Extracted data entries
"""
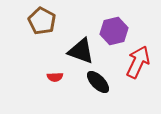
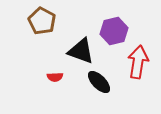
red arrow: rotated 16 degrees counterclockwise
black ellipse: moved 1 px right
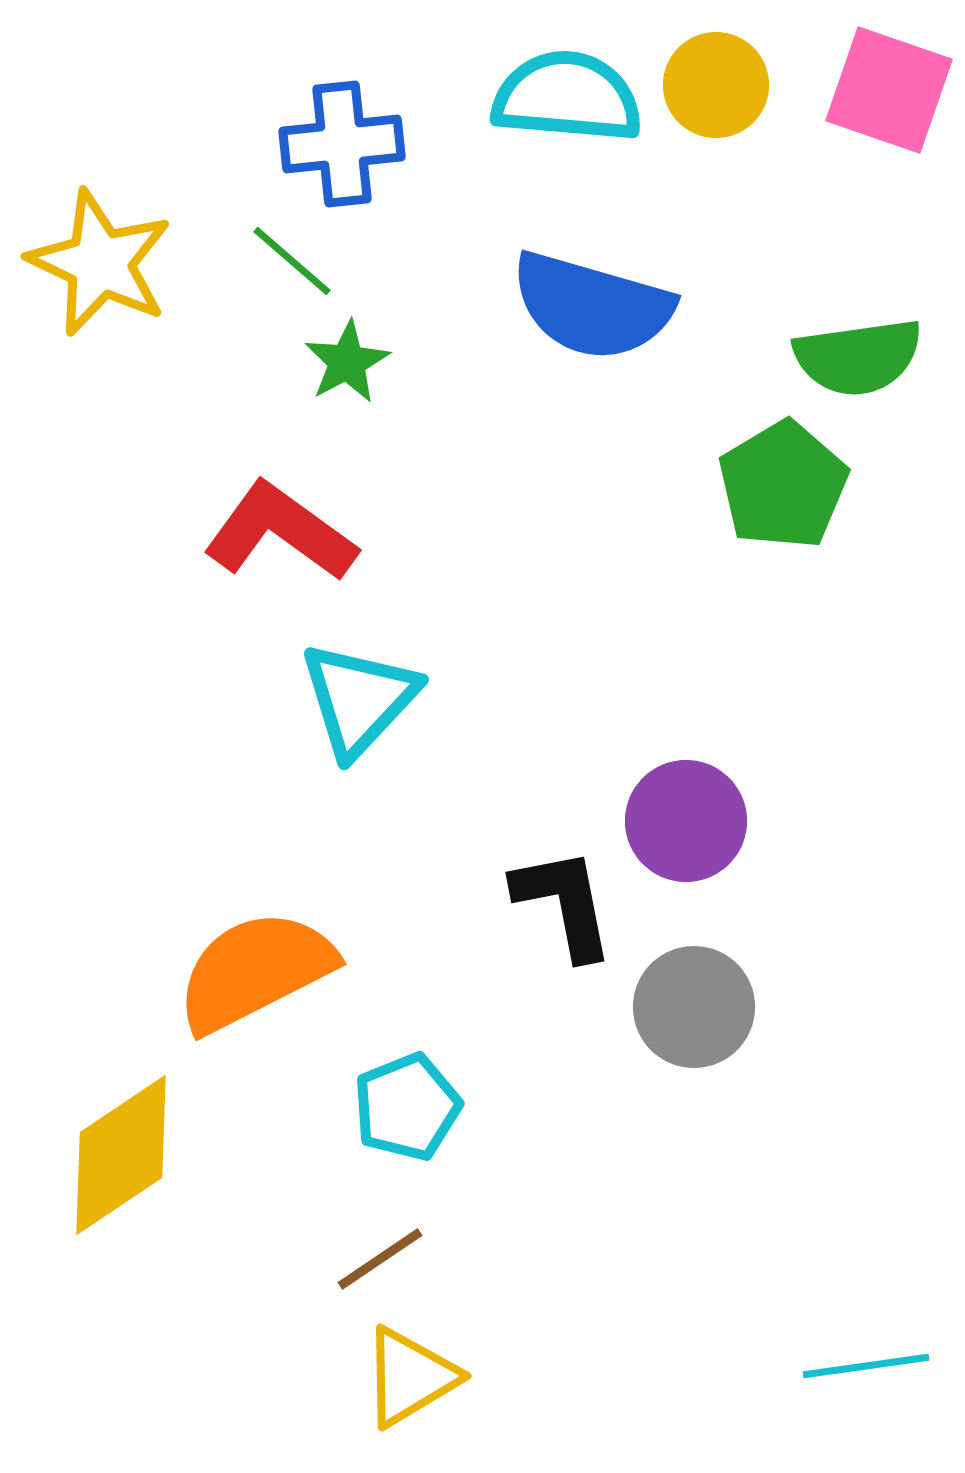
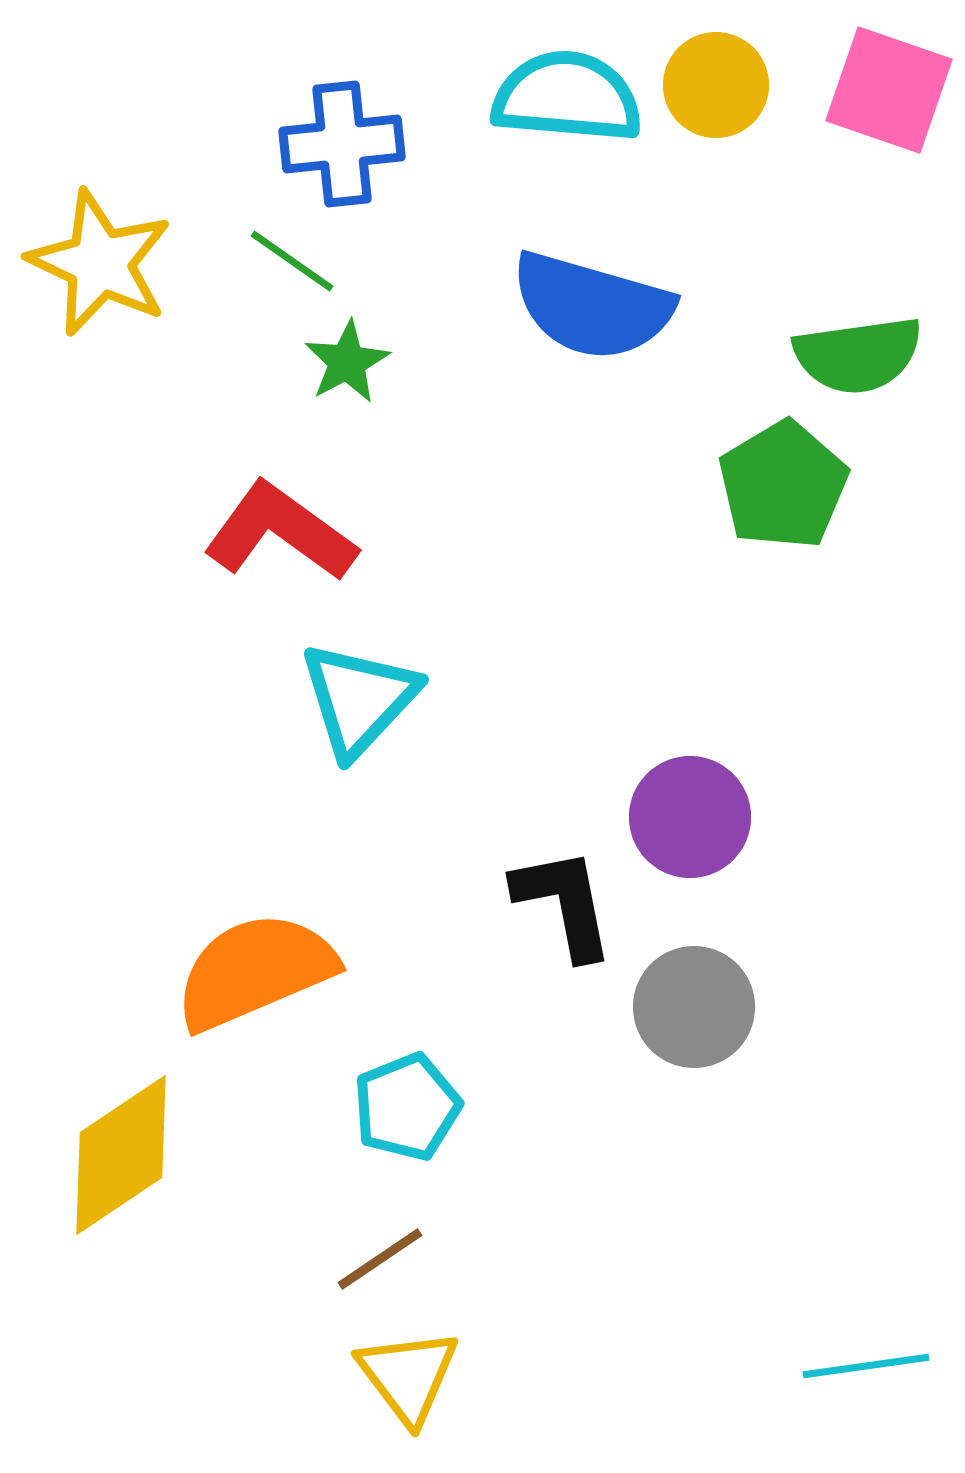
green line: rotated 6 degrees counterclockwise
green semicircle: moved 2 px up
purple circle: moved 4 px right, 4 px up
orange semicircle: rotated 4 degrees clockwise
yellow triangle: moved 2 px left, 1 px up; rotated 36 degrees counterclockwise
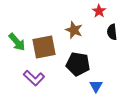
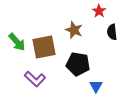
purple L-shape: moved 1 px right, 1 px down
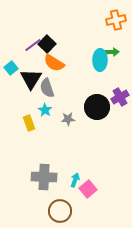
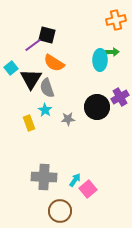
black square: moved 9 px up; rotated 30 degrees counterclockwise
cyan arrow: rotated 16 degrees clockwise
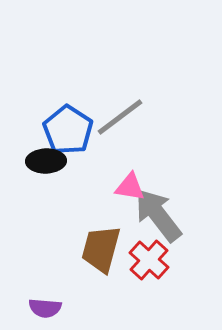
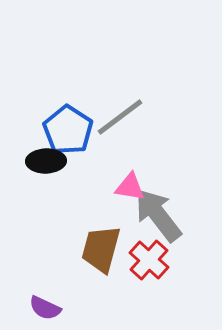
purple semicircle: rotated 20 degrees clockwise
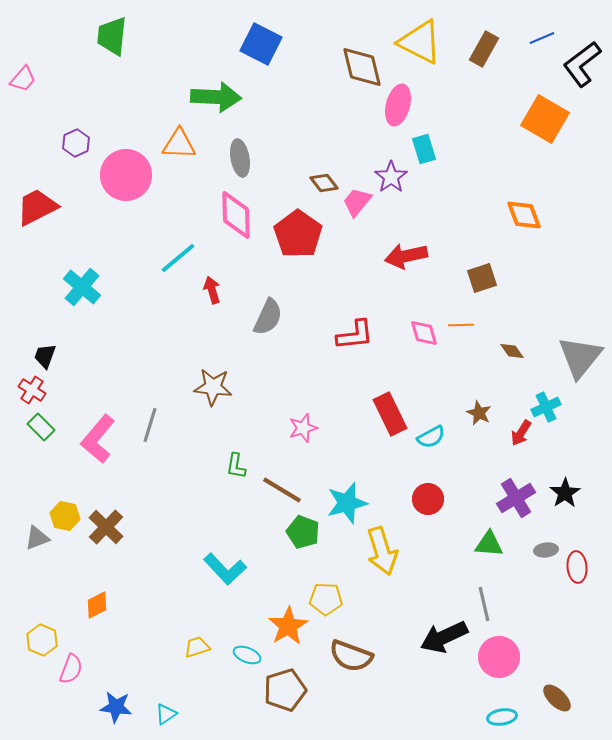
"""
## Description of the task
Extract, word for word, every line from the one holding "yellow triangle: moved" through the closing line of the data above. Do not include any pictures.

## Answer box
yellow triangle: moved 2 px left, 1 px up; rotated 36 degrees counterclockwise
purple L-shape: moved 1 px right, 1 px down
black square: moved 9 px up; rotated 30 degrees counterclockwise
cyan arrow: rotated 16 degrees clockwise
purple semicircle: rotated 20 degrees clockwise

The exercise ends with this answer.